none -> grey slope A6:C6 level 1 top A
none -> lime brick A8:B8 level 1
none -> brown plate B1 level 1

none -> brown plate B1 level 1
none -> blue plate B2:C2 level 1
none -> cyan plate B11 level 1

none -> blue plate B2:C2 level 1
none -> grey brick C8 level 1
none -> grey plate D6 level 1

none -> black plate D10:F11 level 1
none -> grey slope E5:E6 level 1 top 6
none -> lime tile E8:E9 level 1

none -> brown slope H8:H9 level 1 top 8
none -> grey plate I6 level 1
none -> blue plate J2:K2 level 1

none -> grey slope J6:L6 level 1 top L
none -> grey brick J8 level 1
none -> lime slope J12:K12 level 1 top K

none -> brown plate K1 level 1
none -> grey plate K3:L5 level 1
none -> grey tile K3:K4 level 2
::::
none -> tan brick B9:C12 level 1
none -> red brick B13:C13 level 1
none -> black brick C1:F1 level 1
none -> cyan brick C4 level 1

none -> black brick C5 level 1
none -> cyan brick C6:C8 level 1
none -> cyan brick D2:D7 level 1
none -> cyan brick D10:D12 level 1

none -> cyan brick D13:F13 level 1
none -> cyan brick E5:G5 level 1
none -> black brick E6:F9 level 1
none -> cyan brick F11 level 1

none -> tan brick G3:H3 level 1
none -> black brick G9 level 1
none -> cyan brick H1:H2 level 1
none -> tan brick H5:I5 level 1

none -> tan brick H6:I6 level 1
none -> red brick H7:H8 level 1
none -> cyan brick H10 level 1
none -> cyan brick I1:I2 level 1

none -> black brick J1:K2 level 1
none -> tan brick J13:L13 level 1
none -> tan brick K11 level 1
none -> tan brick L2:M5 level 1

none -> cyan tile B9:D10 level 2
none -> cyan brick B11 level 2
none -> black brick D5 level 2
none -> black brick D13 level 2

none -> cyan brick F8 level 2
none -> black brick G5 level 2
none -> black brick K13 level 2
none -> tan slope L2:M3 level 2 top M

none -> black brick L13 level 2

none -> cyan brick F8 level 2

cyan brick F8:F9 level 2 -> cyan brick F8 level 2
::::
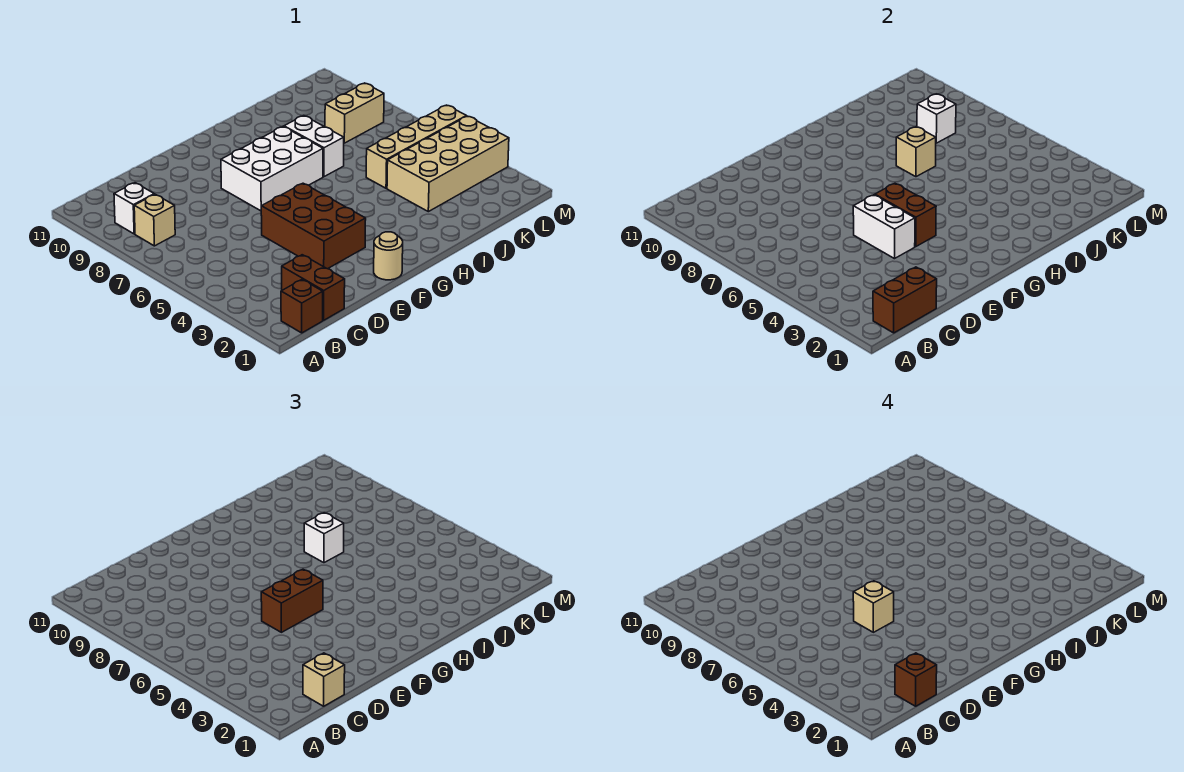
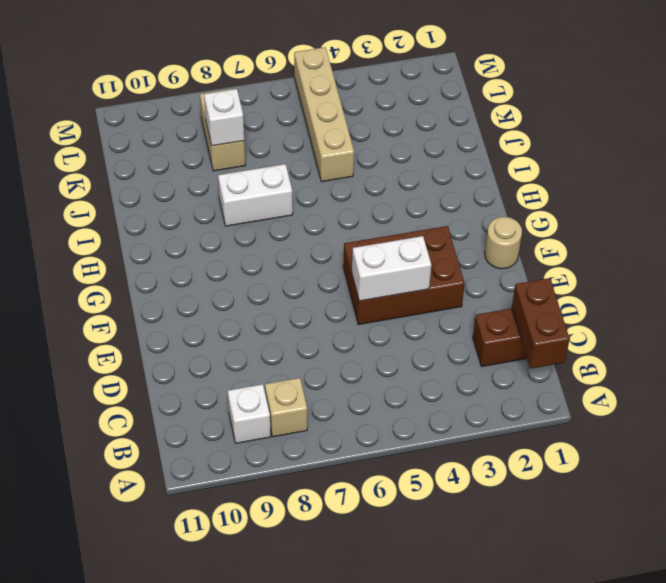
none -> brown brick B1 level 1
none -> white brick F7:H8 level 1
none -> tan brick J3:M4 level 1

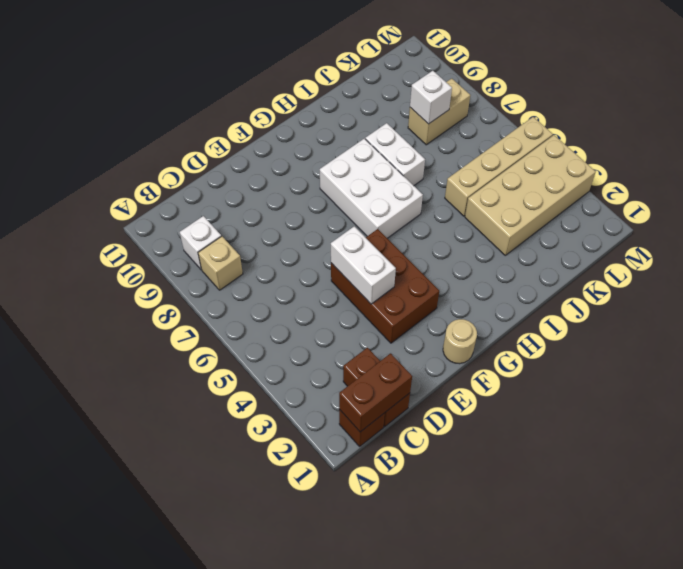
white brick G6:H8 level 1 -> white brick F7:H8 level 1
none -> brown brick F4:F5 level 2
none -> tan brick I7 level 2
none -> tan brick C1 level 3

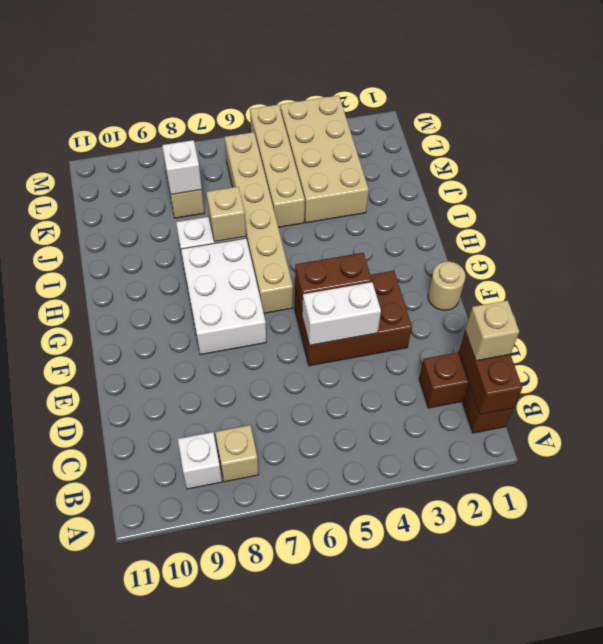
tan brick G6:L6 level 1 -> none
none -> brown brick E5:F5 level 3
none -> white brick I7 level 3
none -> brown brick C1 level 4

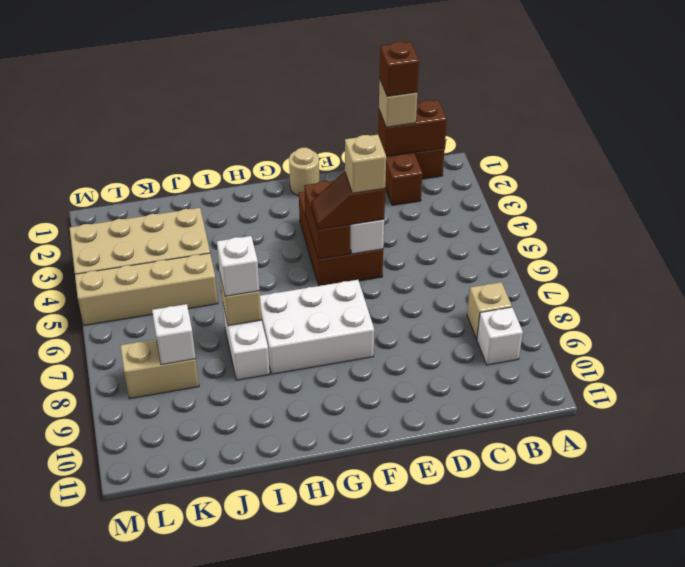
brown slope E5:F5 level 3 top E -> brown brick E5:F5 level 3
::::
What to do:
Which lines above run from the one containing "none -> cyan brick H10 level 1" down to the one containing "cyan brick F8:F9"? Repeat exactly those, both ends included, and nothing else.

Your solution:
none -> cyan brick H10 level 1
none -> cyan brick I1:I2 level 1

none -> black brick J1:K2 level 1
none -> tan brick J13:L13 level 1
none -> tan brick K11 level 1
none -> tan brick L2:M5 level 1

none -> cyan tile B9:D10 level 2
none -> cyan brick B11 level 2
none -> black brick D5 level 2
none -> black brick D13 level 2

none -> cyan brick F8 level 2
none -> black brick G5 level 2
none -> black brick K13 level 2
none -> tan slope L2:M3 level 2 top M

none -> black brick L13 level 2

none -> cyan brick F8 level 2

cyan brick F8:F9 level 2 -> cyan brick F8 level 2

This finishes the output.